- **Work instructions**
Would you reproduce exactly the lines below from the one holding "Someone repainted the red" through the one holding "Someone put down the green", inclusive, and no others?

- **Raw data**
......
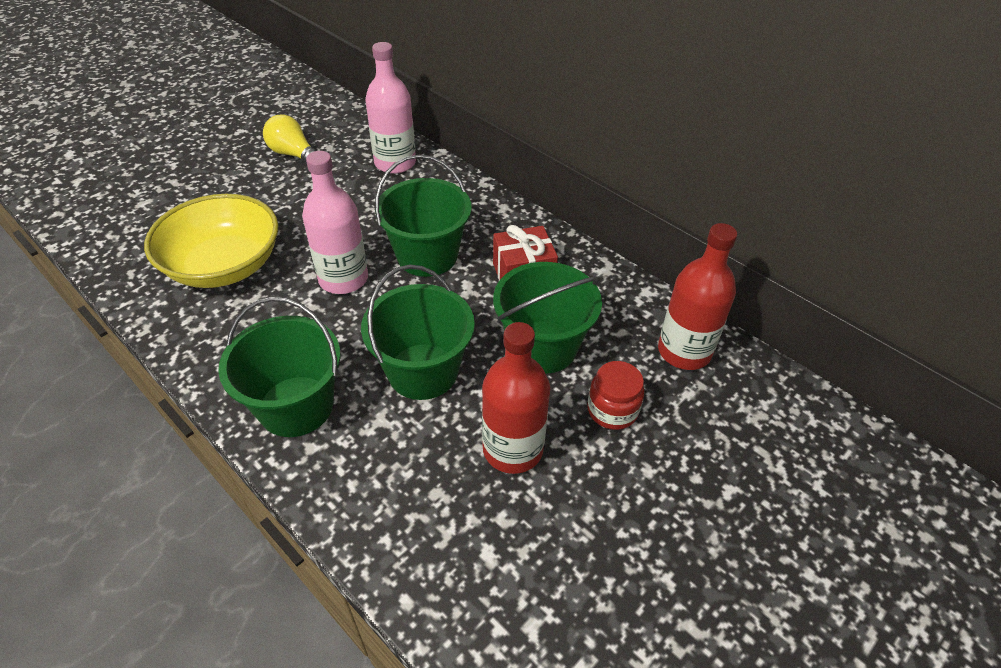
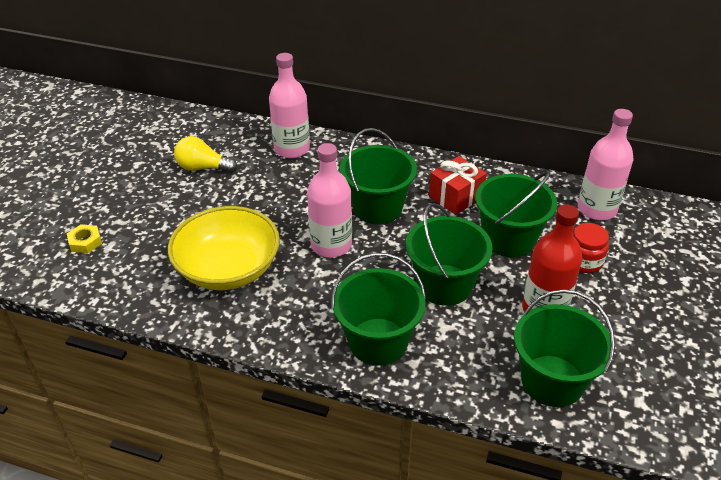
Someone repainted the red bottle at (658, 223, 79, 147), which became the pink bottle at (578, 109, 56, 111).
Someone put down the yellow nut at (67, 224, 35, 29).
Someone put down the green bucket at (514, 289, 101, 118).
......
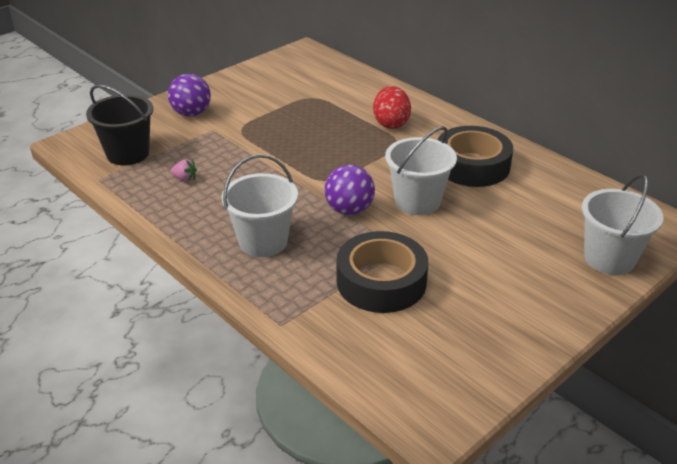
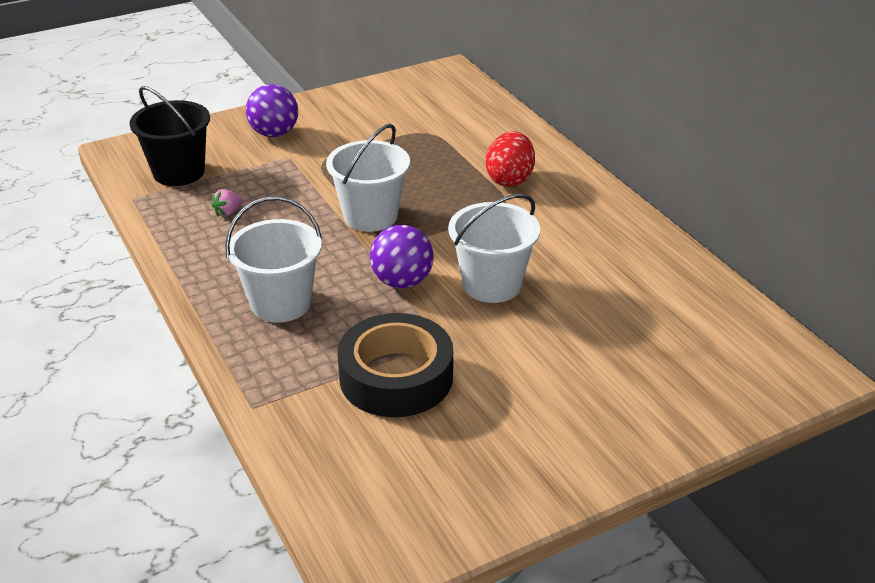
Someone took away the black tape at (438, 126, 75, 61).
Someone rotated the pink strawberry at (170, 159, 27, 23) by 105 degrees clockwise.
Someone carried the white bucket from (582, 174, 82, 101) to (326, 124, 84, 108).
......
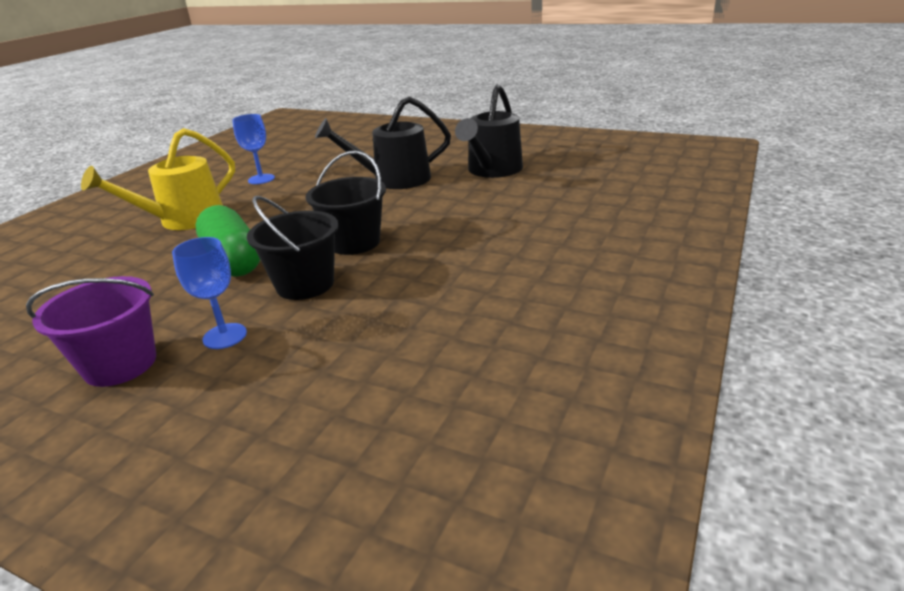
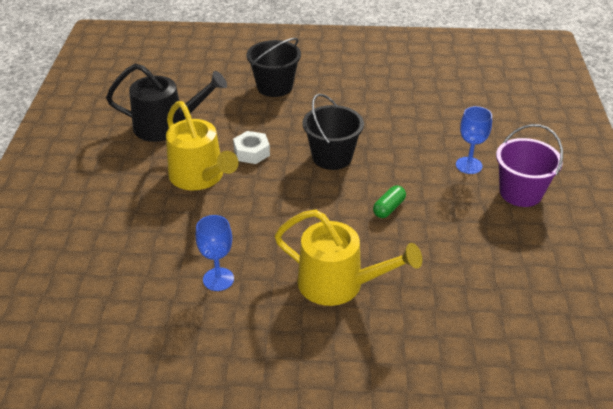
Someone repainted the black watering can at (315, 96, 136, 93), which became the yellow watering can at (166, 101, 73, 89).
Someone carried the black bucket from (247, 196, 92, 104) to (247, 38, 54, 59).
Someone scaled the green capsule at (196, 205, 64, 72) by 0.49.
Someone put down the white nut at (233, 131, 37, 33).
......
- **Exercise answer**
Someone repainted the red bottle at (658, 223, 79, 147), which became the pink bottle at (578, 109, 56, 111).
Someone put down the yellow nut at (67, 224, 35, 29).
Someone put down the green bucket at (514, 289, 101, 118).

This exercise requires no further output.